(Stored items from a collection)
********************

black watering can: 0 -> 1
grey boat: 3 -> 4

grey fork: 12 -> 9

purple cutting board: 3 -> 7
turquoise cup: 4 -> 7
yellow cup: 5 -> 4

********************

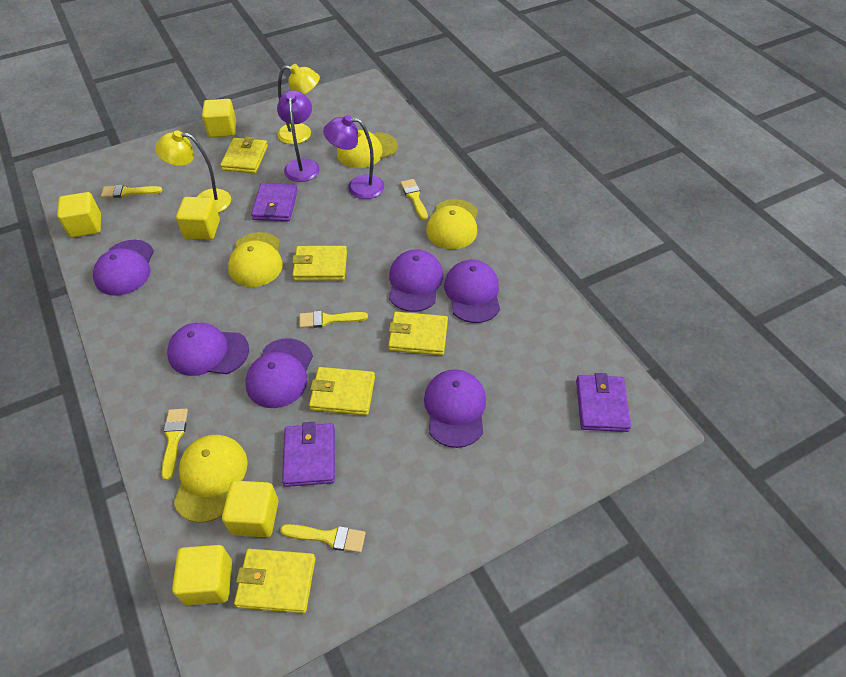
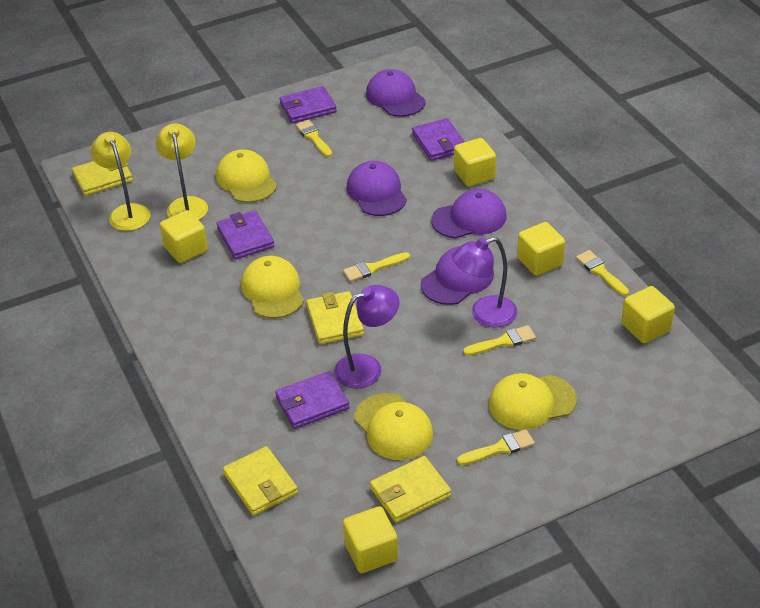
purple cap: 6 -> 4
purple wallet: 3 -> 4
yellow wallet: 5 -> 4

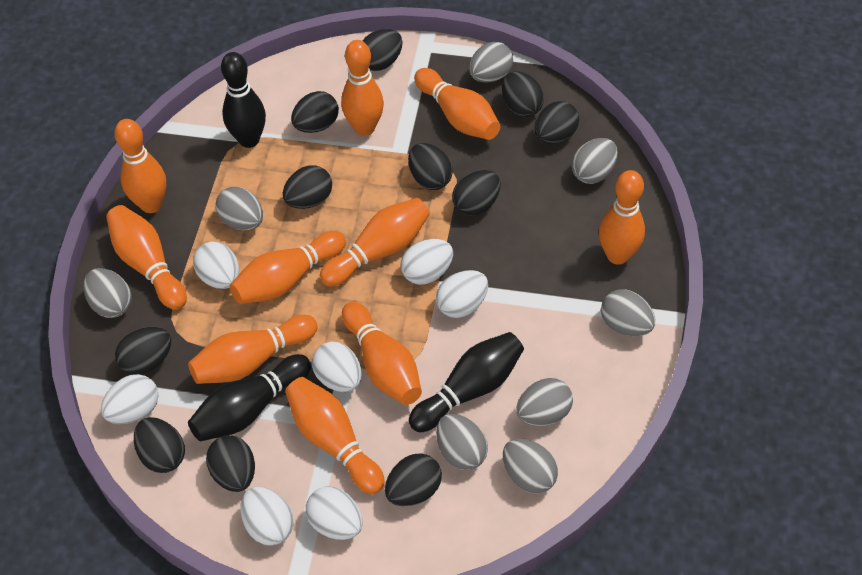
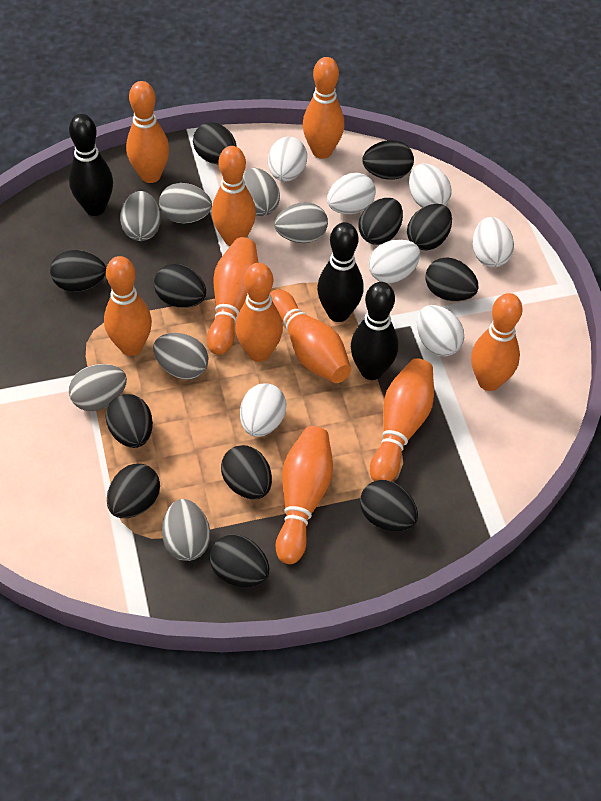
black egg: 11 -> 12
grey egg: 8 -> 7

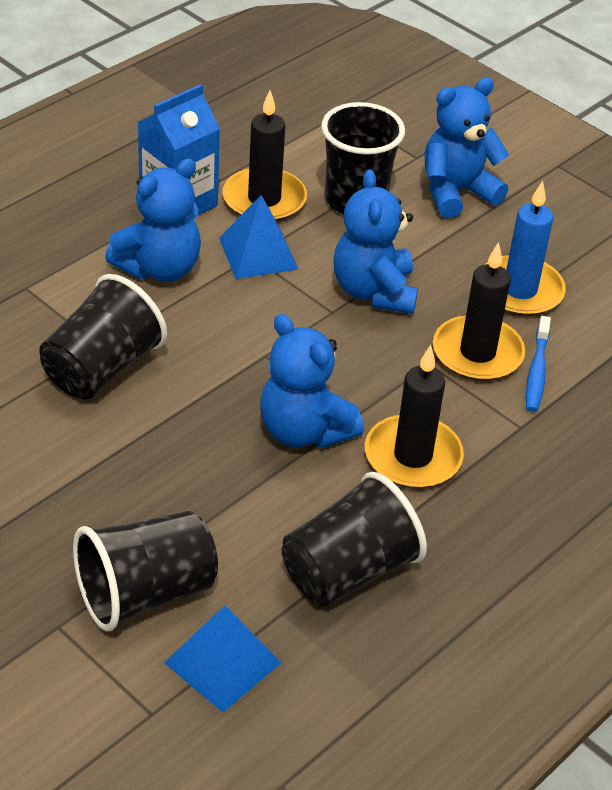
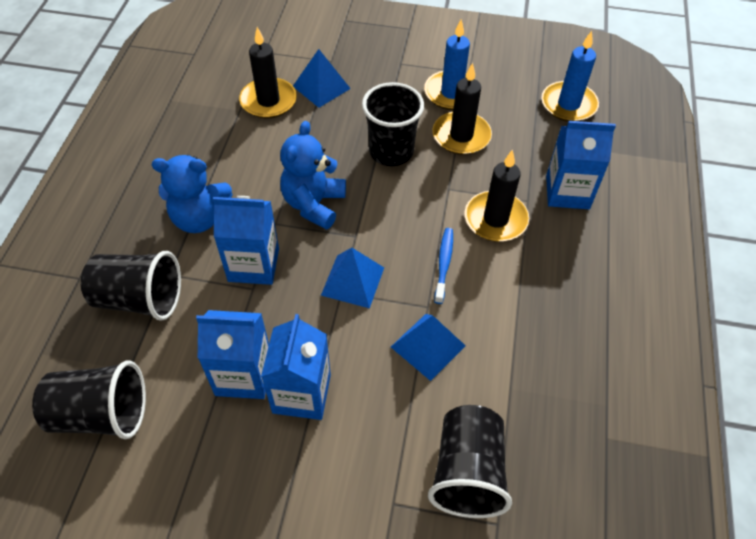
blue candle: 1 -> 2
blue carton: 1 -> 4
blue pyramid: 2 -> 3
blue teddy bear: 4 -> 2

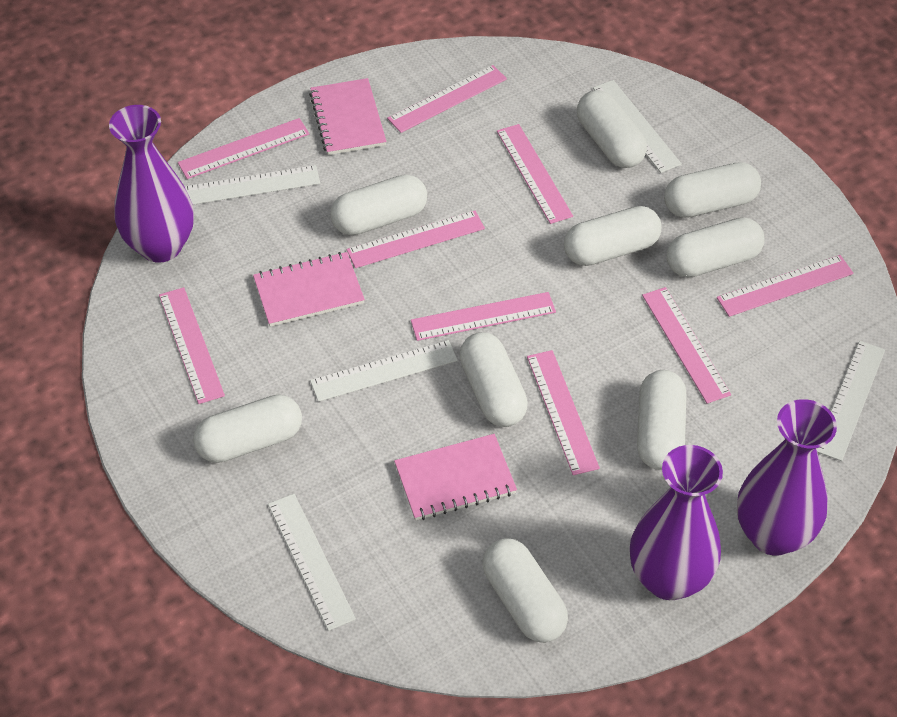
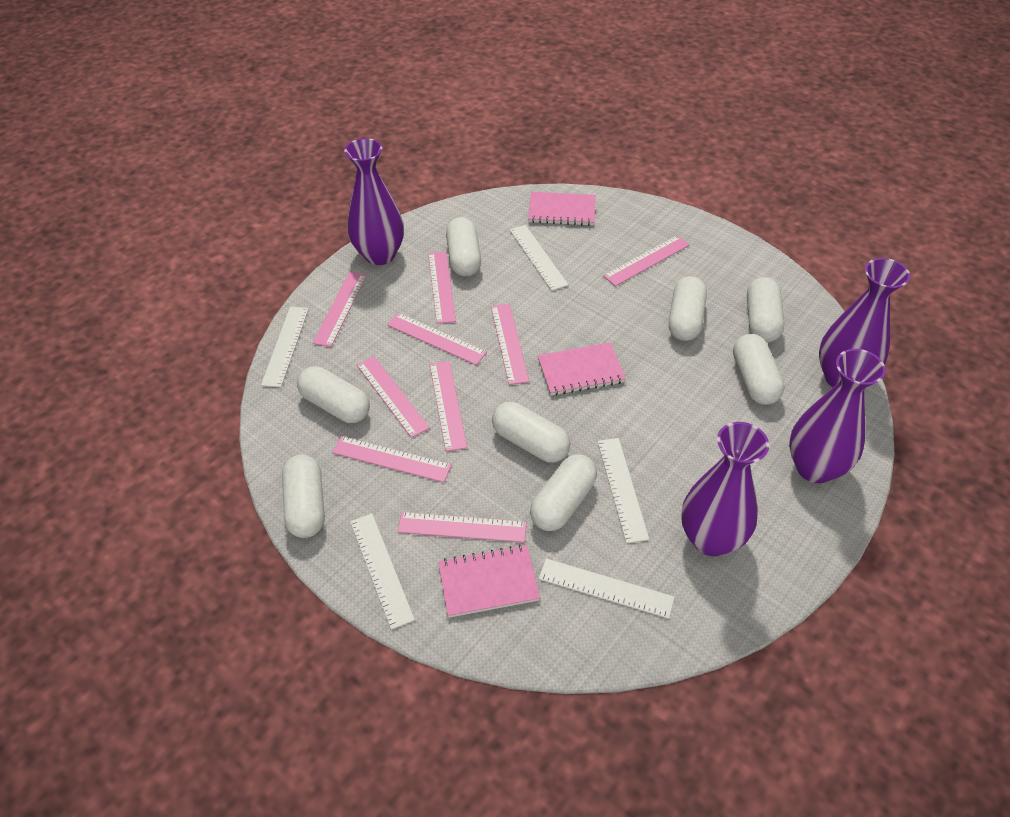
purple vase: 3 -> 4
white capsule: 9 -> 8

********************

*WHAT YOU HAVE TO DO*
For the data above, set down exactly the lines from the line with "blue candle: 1 -> 2" to the line with "white capsule: 9 -> 8", both included, leaving pictures out.

*ANSWER SECTION*
blue candle: 1 -> 2
blue carton: 1 -> 4
blue pyramid: 2 -> 3
blue teddy bear: 4 -> 2

purple vase: 3 -> 4
white capsule: 9 -> 8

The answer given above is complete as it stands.